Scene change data
============================================================

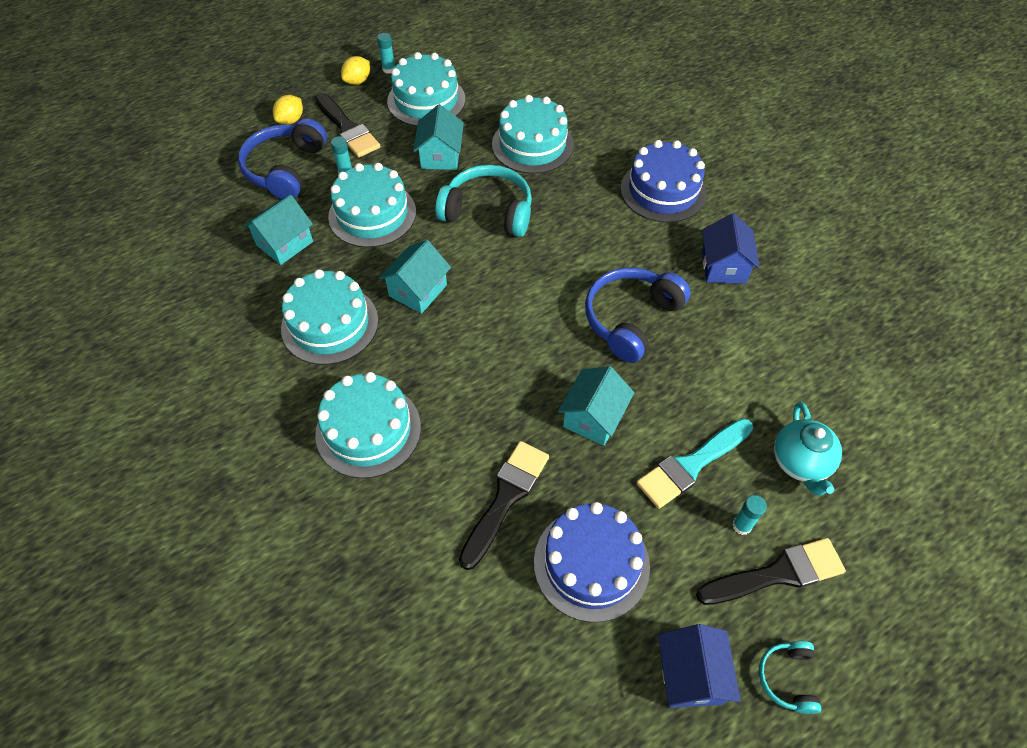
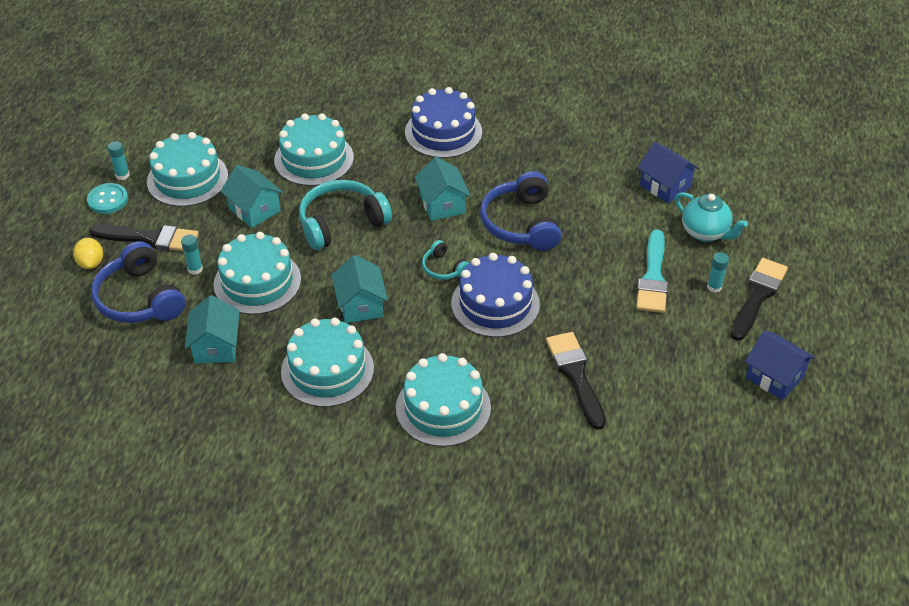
camera: 45 degrees left, 10 degrees down
(357, 81) = (108, 200): yellow lemon -> turquoise button
(591, 563) = (663, 368): blue cake -> blue cake (495, 304)
(593, 417) = (569, 294): turquoise house -> turquoise house (442, 204)
(723, 266) = (537, 154): blue house -> blue house (665, 186)
(787, 678) = (817, 339): turquoise headphones -> turquoise headphones (443, 268)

============================================================

[Task requirements]:
Restate the data above word for word. Do not include the images.

[Result for this exercise]:
camera: 45 degrees left, 10 degrees down
(357, 81) = (108, 200): yellow lemon -> turquoise button
(591, 563) = (663, 368): blue cake -> blue cake (495, 304)
(593, 417) = (569, 294): turquoise house -> turquoise house (442, 204)
(723, 266) = (537, 154): blue house -> blue house (665, 186)
(787, 678) = (817, 339): turquoise headphones -> turquoise headphones (443, 268)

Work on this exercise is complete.